Each line of the material below must be transcribed exactly.

Content starts

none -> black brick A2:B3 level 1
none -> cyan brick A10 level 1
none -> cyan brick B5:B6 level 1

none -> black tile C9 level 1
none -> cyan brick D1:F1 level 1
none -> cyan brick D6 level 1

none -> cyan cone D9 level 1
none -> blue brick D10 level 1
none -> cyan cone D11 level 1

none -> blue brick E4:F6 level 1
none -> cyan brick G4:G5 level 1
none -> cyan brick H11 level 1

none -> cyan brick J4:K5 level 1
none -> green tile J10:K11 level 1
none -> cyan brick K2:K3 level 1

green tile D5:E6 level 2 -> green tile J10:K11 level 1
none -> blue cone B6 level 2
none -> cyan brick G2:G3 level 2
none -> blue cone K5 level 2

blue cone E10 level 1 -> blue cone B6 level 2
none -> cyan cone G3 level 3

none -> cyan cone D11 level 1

Content ends

● **SOLUTION FOR THIS PROBLEM**:
none -> black brick A2:B3 level 1
none -> cyan brick A10 level 1
none -> cyan brick B5:B6 level 1

none -> black tile C9 level 1
none -> cyan brick D1:F1 level 1
none -> cyan brick D6 level 1

none -> cyan cone D9 level 1
none -> blue brick D10 level 1
none -> cyan cone D11 level 1

none -> blue brick E4:F6 level 1
none -> cyan brick G4:G5 level 1
none -> cyan brick H11 level 1

none -> cyan brick J4:K5 level 1
none -> green tile J10:K11 level 1
none -> cyan brick K2:K3 level 1

green tile D5:E6 level 2 -> green tile J10:K11 level 1
none -> blue cone B6 level 2
none -> cyan brick G2:G3 level 2
none -> blue cone K5 level 2

blue cone E10 level 1 -> blue cone B6 level 2
none -> cyan cone G3 level 3

none -> cyan cone D11 level 1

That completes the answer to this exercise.